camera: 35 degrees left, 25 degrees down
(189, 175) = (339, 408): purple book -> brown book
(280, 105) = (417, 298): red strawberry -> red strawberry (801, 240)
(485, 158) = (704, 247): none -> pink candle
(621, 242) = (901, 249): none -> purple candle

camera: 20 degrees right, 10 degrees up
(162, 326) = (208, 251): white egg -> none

- - - - -

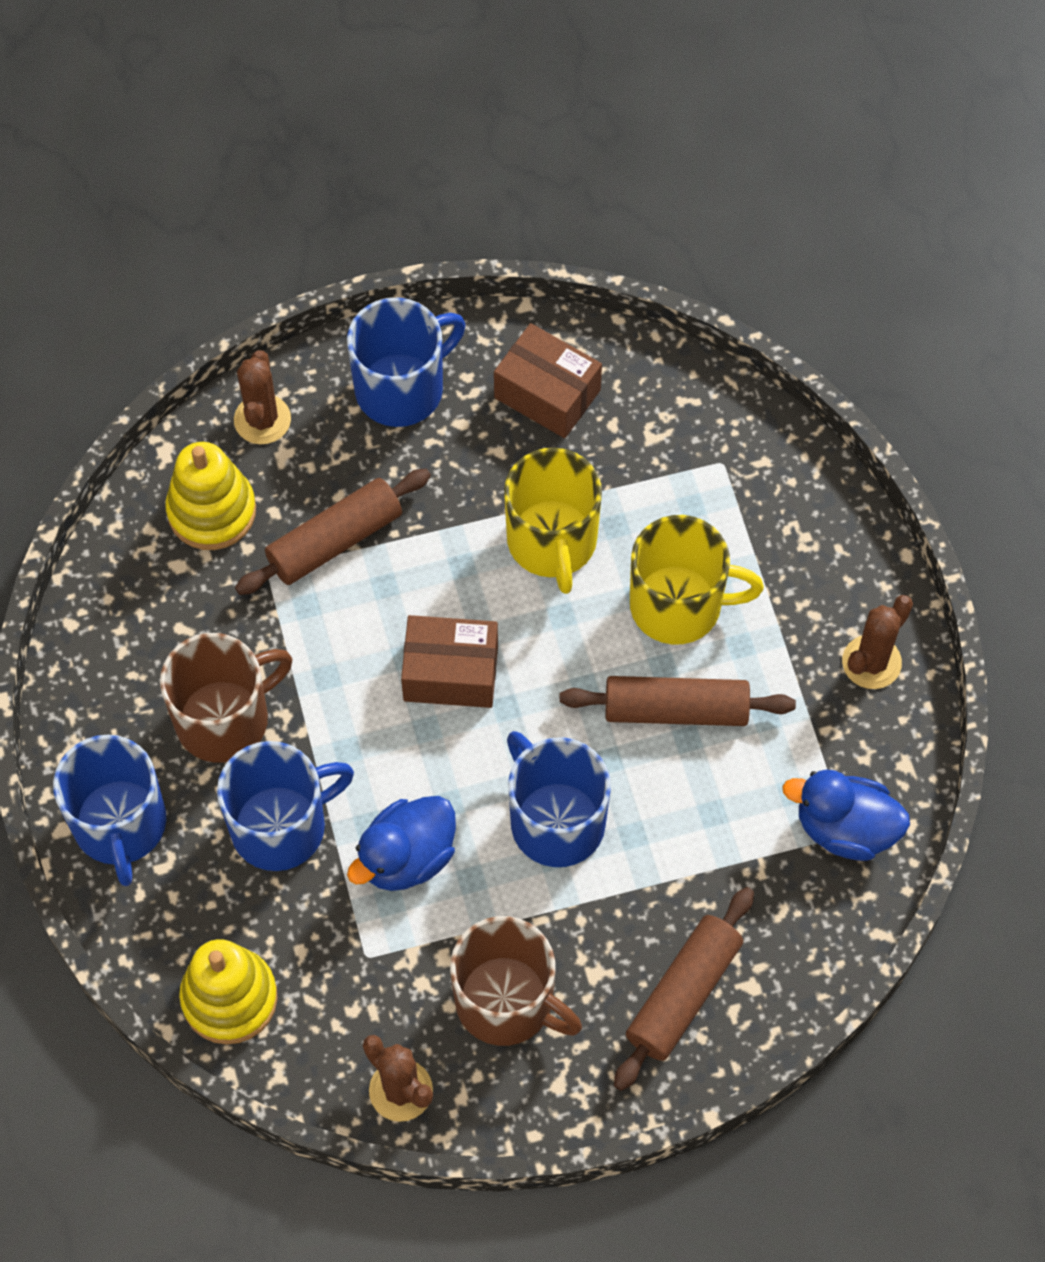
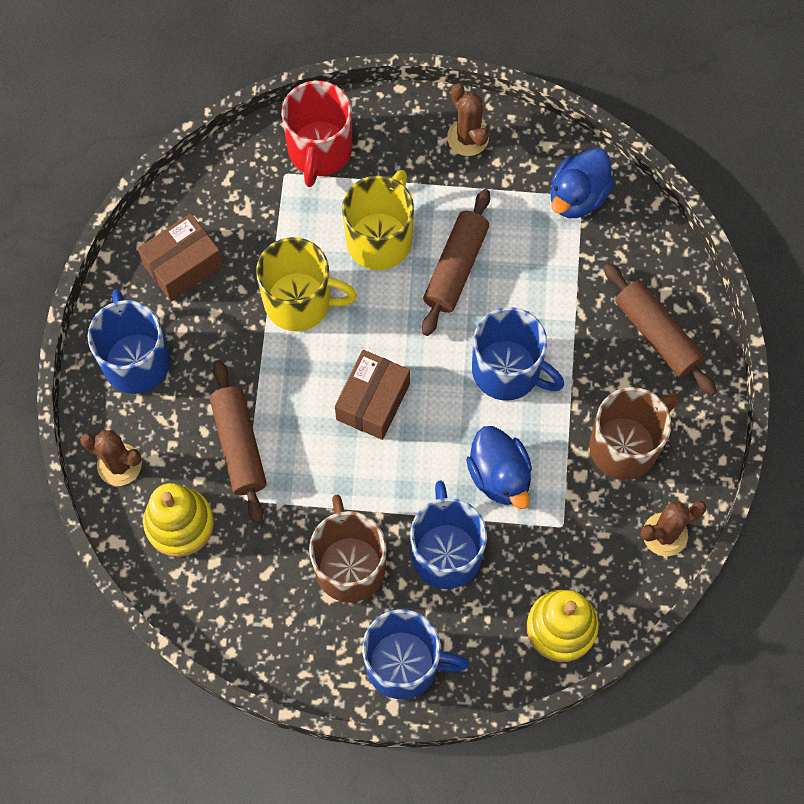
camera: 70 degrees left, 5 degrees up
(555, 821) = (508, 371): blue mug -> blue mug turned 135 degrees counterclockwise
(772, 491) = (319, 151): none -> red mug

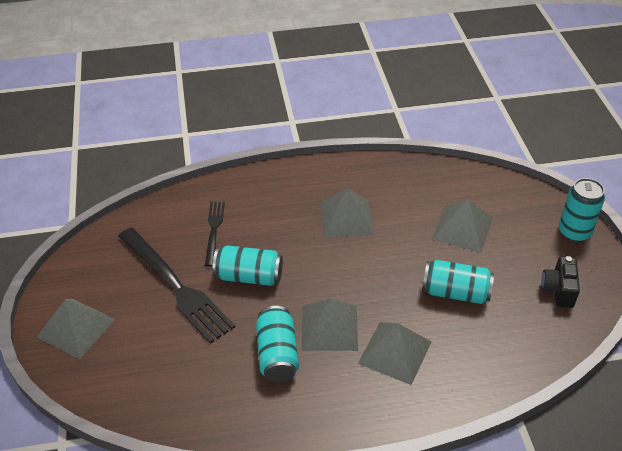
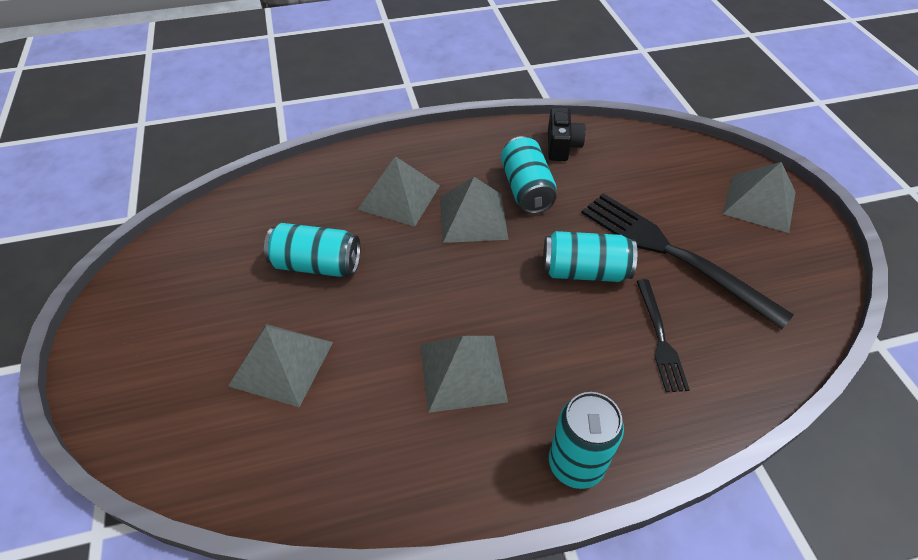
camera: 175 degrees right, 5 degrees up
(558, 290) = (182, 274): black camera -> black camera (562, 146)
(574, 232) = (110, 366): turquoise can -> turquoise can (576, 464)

- - - - -

• Exercise requirements:
Retype exactly, and only, the lines above from the one where "(280, 105) = (417, 298): red" occurs up to and including the one where "(162, 326) = (208, 251): white egg -> none" occurs.

• Solution to the exercise:
(280, 105) = (417, 298): red strawberry -> red strawberry (801, 240)
(485, 158) = (704, 247): none -> pink candle
(621, 242) = (901, 249): none -> purple candle

camera: 20 degrees right, 10 degrees up
(162, 326) = (208, 251): white egg -> none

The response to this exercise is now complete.